ASSIGNMENT: In the data below, one line contains "blue truck: 6 -> 7" and a later one contains "yellow flashlight: 11 -> 13". Print both, with every line between them, exactly and alone.

PROVIDED INFORMATION:
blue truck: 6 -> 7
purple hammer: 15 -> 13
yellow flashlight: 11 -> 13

* * *

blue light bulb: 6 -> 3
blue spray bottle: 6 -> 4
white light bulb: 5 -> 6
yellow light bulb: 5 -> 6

ANSWER TO THE PROBLEM:
blue truck: 6 -> 7
purple hammer: 15 -> 13
yellow flashlight: 11 -> 13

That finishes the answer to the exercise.